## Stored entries

□ □ □ □ □ □ □

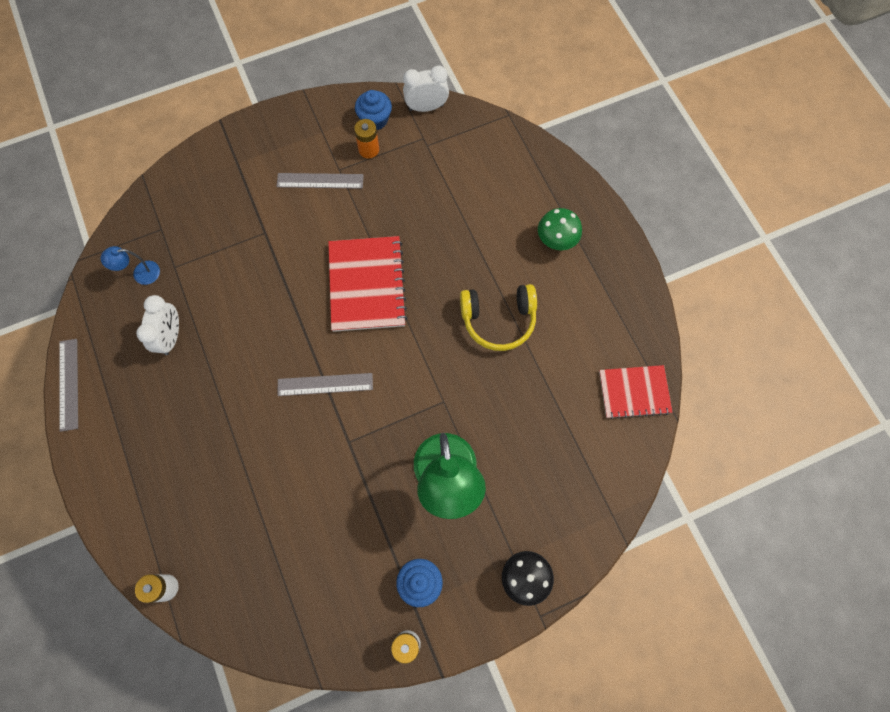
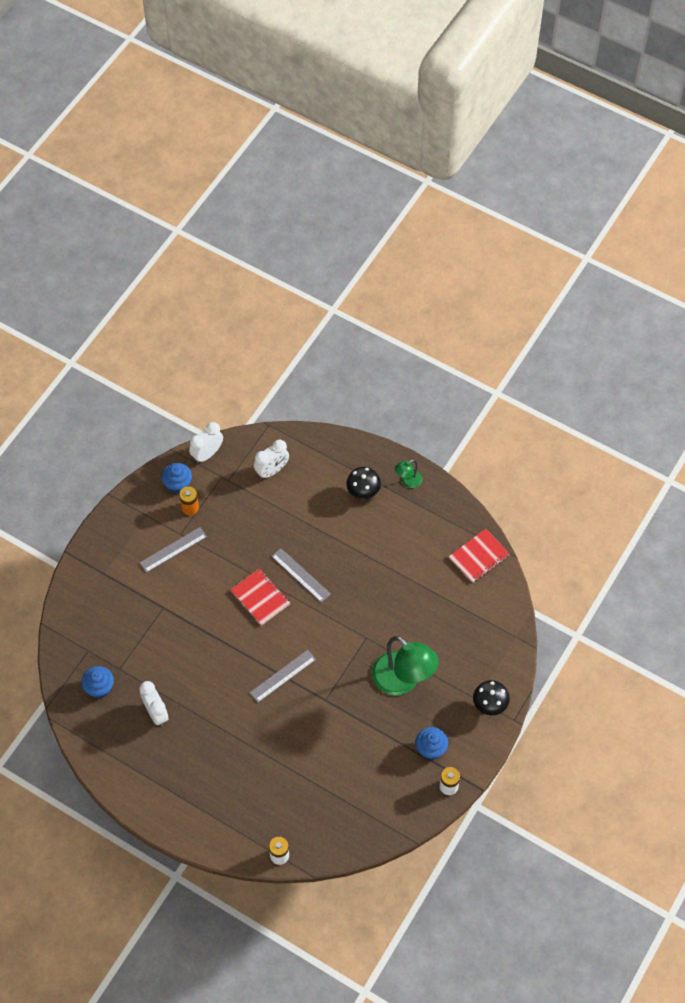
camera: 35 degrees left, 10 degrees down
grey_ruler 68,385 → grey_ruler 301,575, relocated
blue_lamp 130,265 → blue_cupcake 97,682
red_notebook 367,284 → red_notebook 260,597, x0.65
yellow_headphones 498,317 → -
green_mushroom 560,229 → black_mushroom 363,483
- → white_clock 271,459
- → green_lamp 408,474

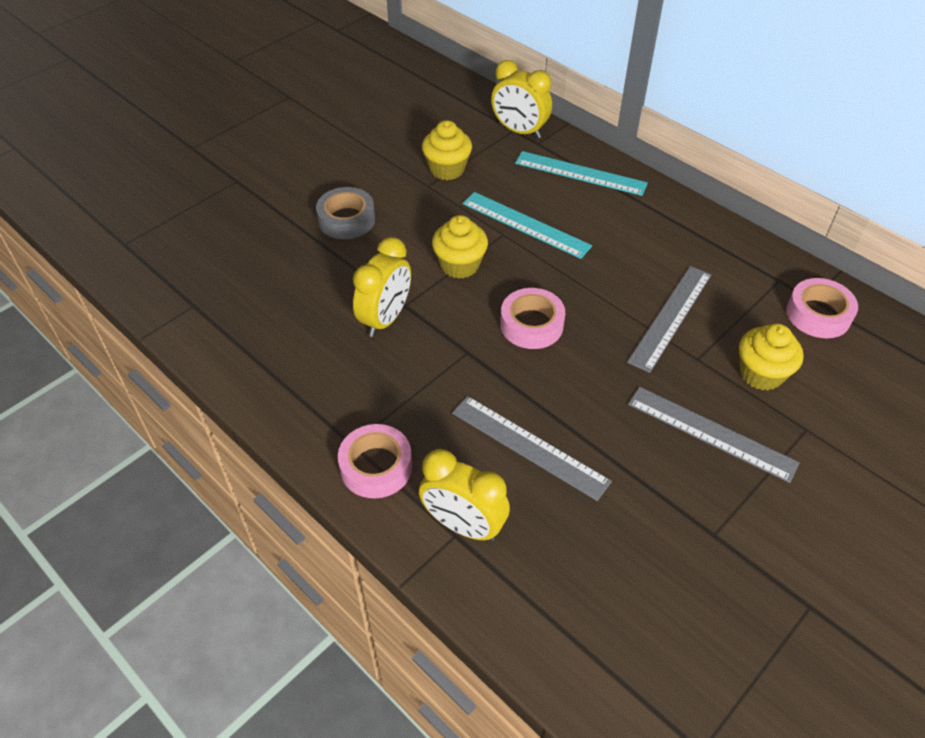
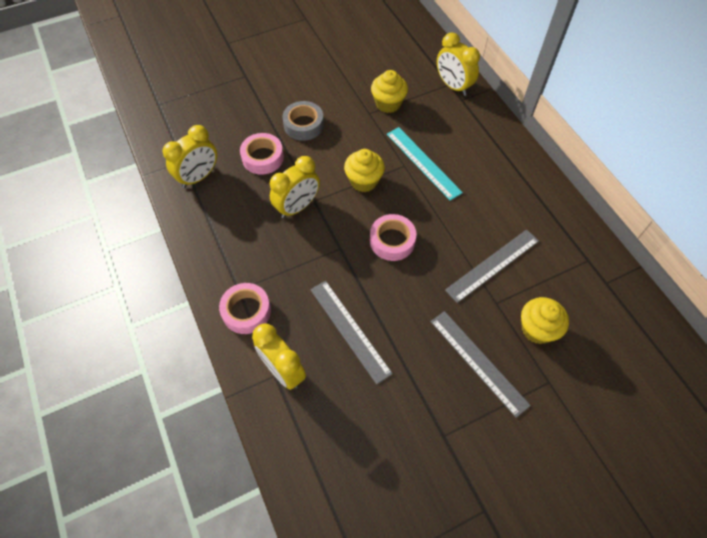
camera: 20 degrees right, 10 degrees up
turquoise_ruler 581,173 → -
pink_tape 822,308 → pink_tape 262,154, relocated
- → yellow_clock 190,156

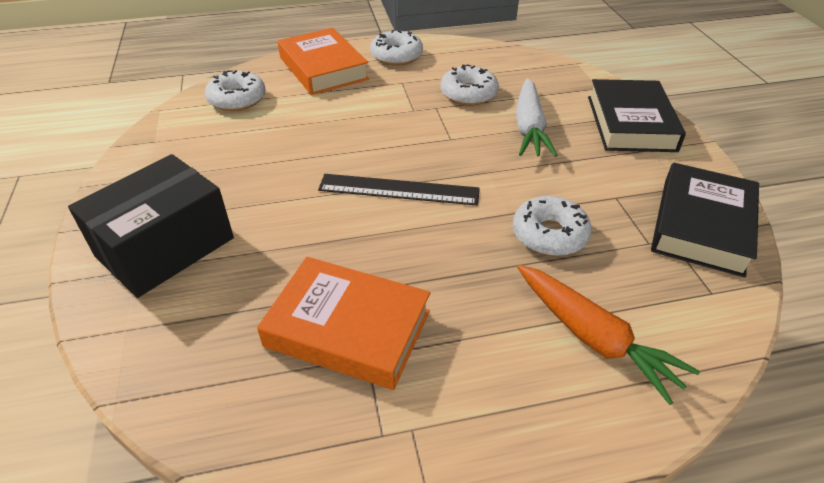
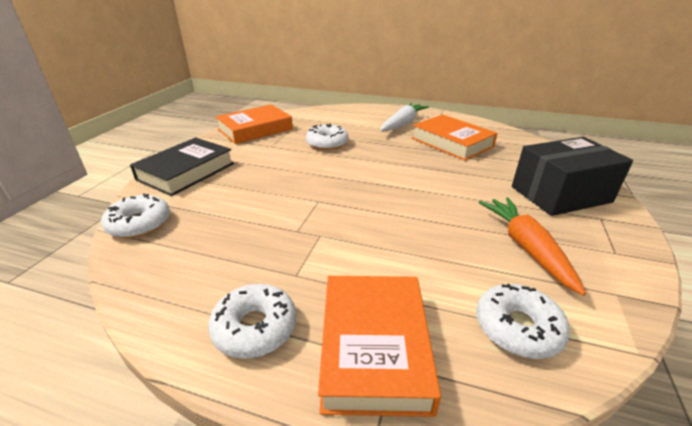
camera: 150 degrees left, 10 degrees down
black_ruler 399,190 → -
white_donut 469,85 → white_donut 135,216, relocated
white_carrot 537,117 → white_carrot 404,117, relocated
orange_carrot 608,335 → orange_carrot 532,246, relocated
black_book 705,220 → orange_book 254,124

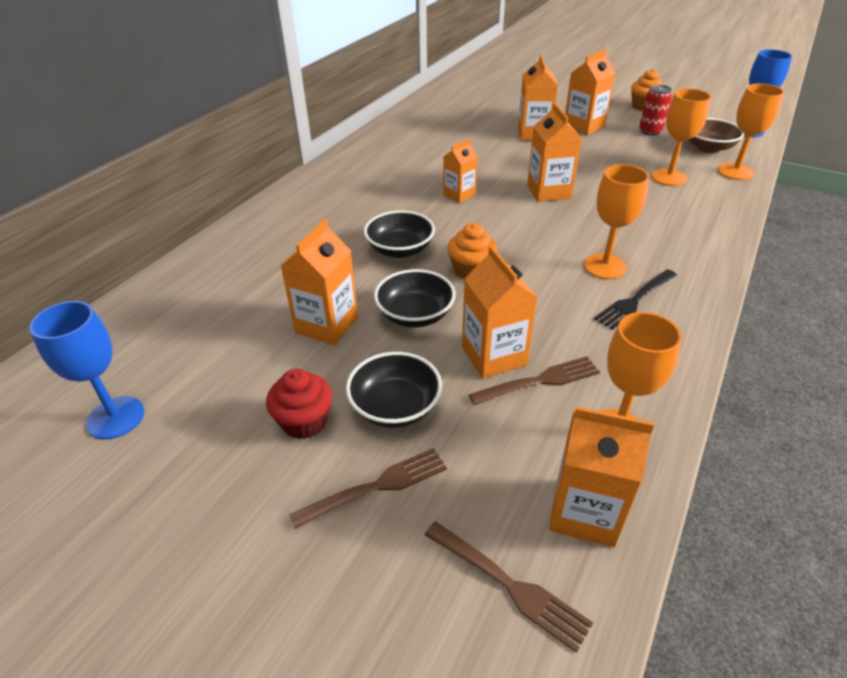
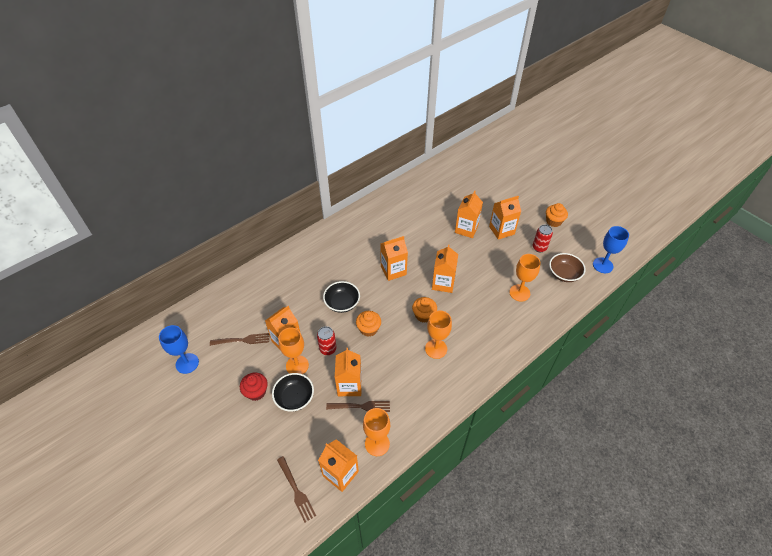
camera: 20 degrees right, 10 degrees up
brown_fork 368,488 → brown_fork 239,339, relocated
black_bowl 415,298 → red_can 326,340
orange_carton 460,171 → orange_carton 394,258, x1.52
black_fork 635,299 → -
orange_goblet 751,131 → orange_goblet 293,351, relocated
- → orange_cupcake 424,310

□ □ □ □ □ □ □

## Exercise prompt
Find the line that contains "black_fork 635,299 →". Write out that line and every line after it through the end of the data, exactly, and nothing else.

## Solution to this task
black_fork 635,299 → -
orange_goblet 751,131 → orange_goblet 293,351, relocated
- → orange_cupcake 424,310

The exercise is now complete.